EXERCISE DESCRIPTION: Wherever the word "ring" occurs in the listing, copy the whole line.

GIVEN ENTRIES:
******************************

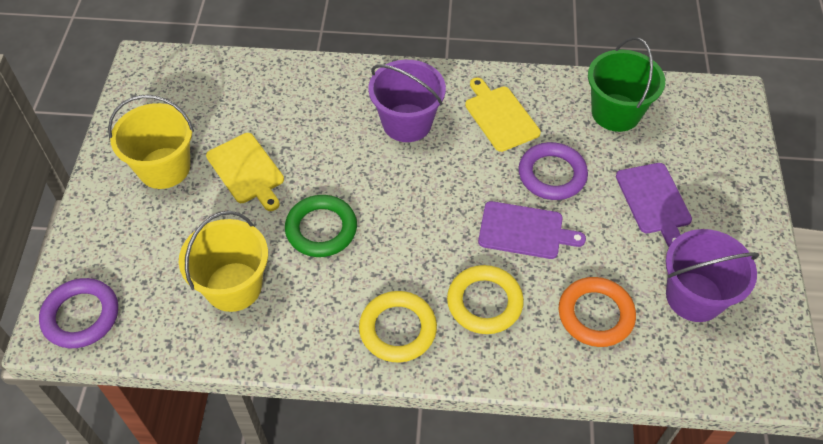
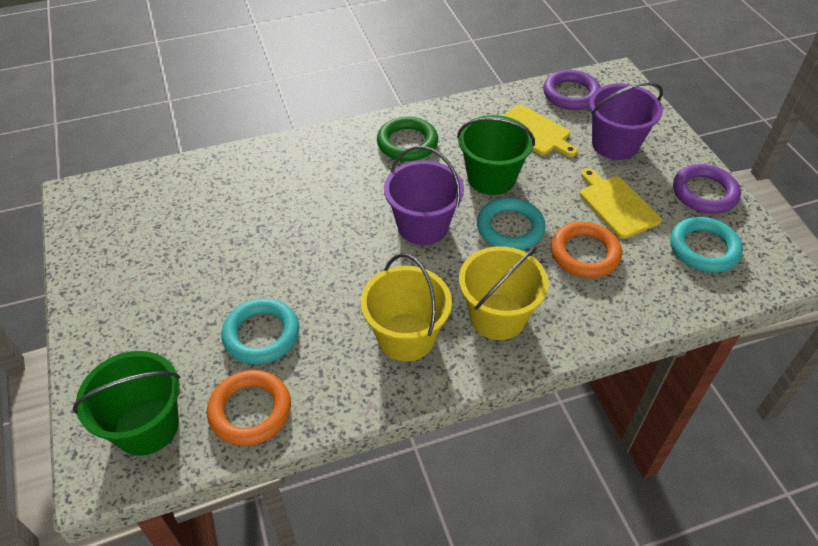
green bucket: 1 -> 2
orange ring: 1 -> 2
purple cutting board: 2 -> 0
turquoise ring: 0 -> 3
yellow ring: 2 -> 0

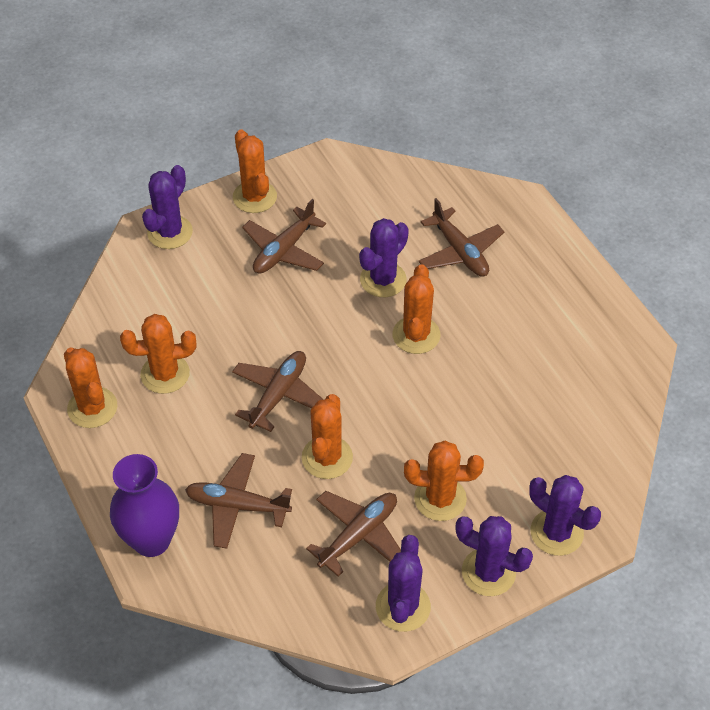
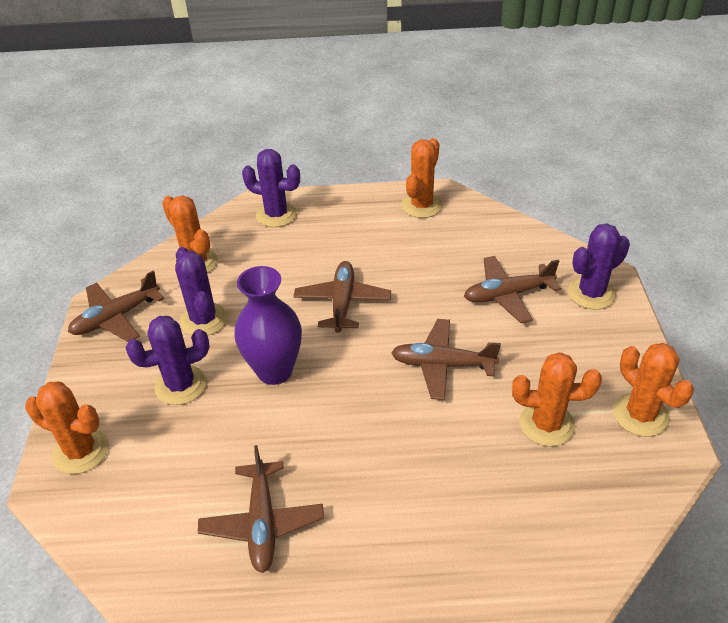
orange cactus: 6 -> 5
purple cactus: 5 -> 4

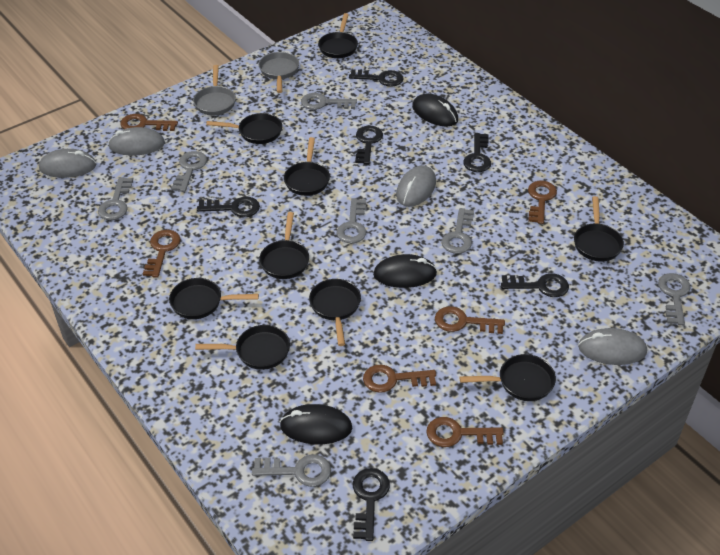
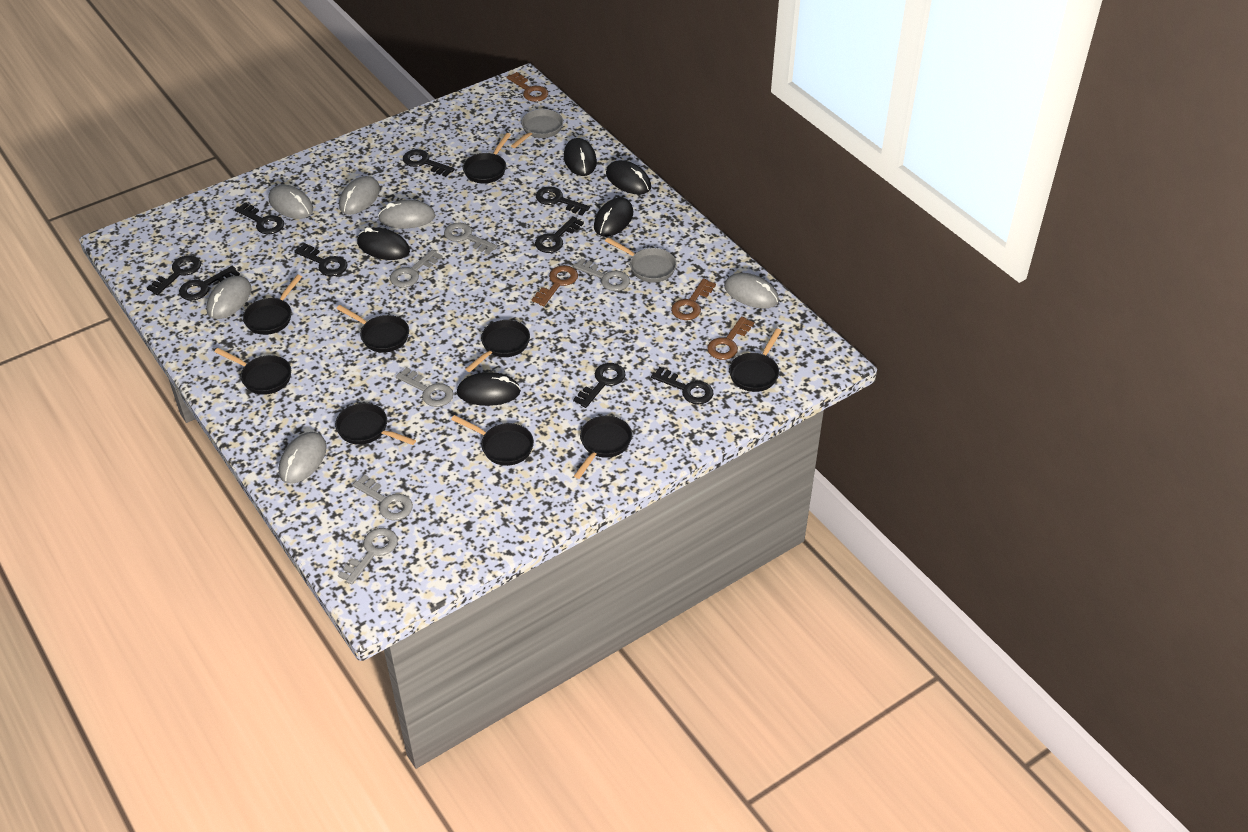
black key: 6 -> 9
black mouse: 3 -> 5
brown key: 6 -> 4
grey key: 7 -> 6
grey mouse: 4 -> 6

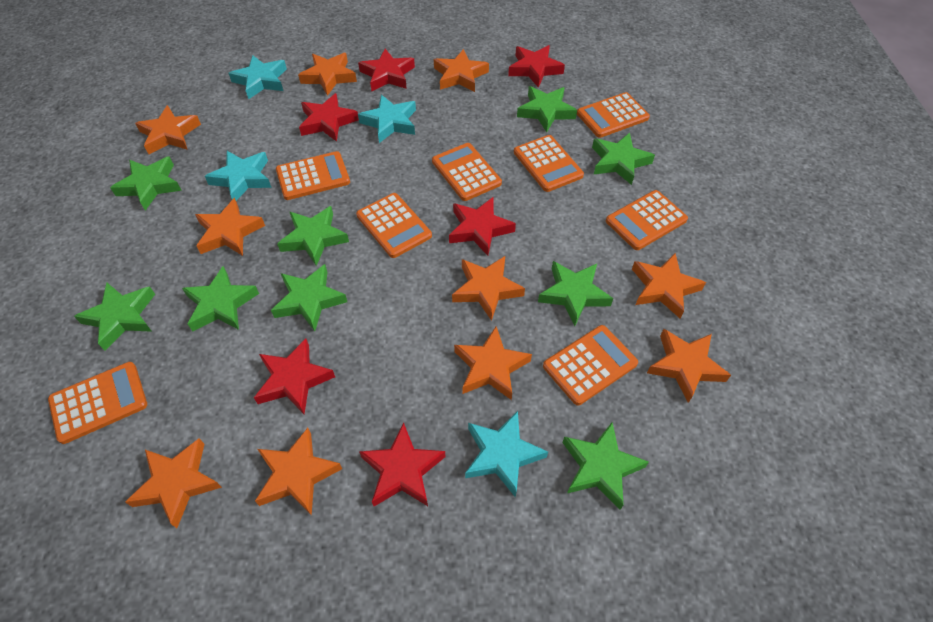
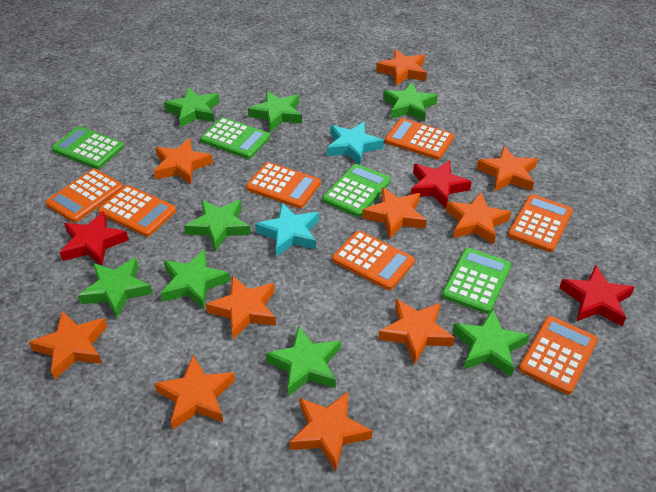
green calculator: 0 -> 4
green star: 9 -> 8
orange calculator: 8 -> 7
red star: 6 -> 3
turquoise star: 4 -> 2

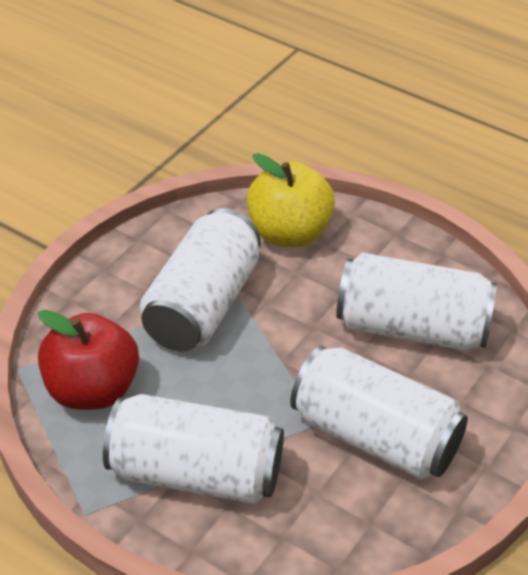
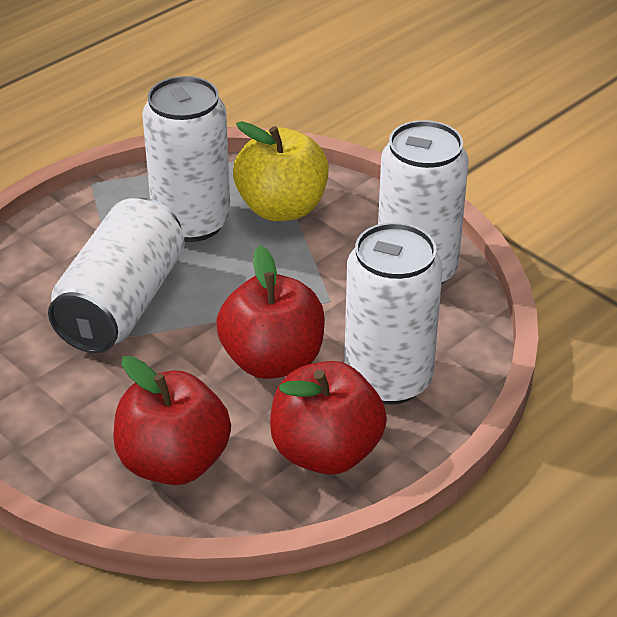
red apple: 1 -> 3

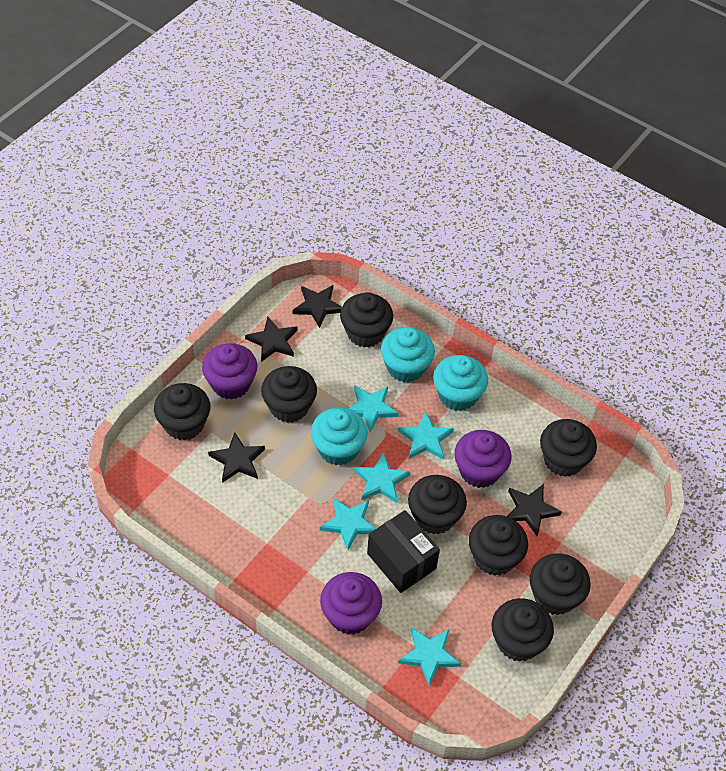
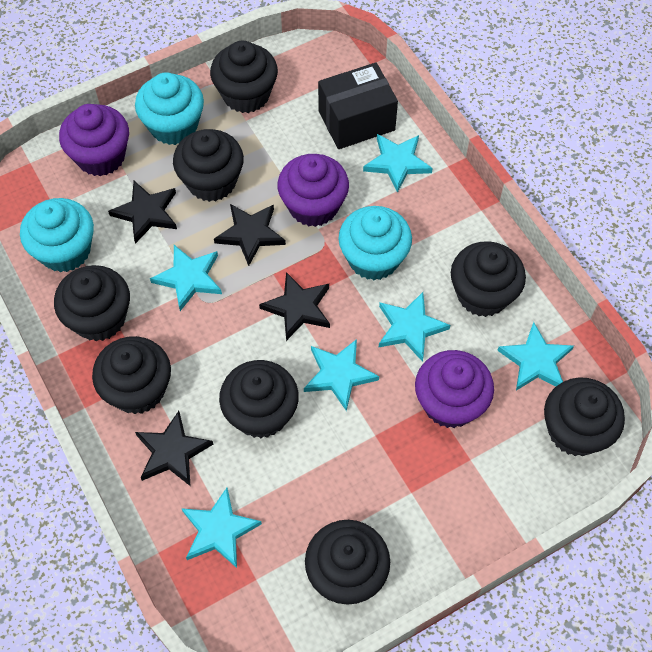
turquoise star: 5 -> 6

******************************

RESPONSE TO THE EXERCISE:
orange ring: 1 -> 2
turquoise ring: 0 -> 3
yellow ring: 2 -> 0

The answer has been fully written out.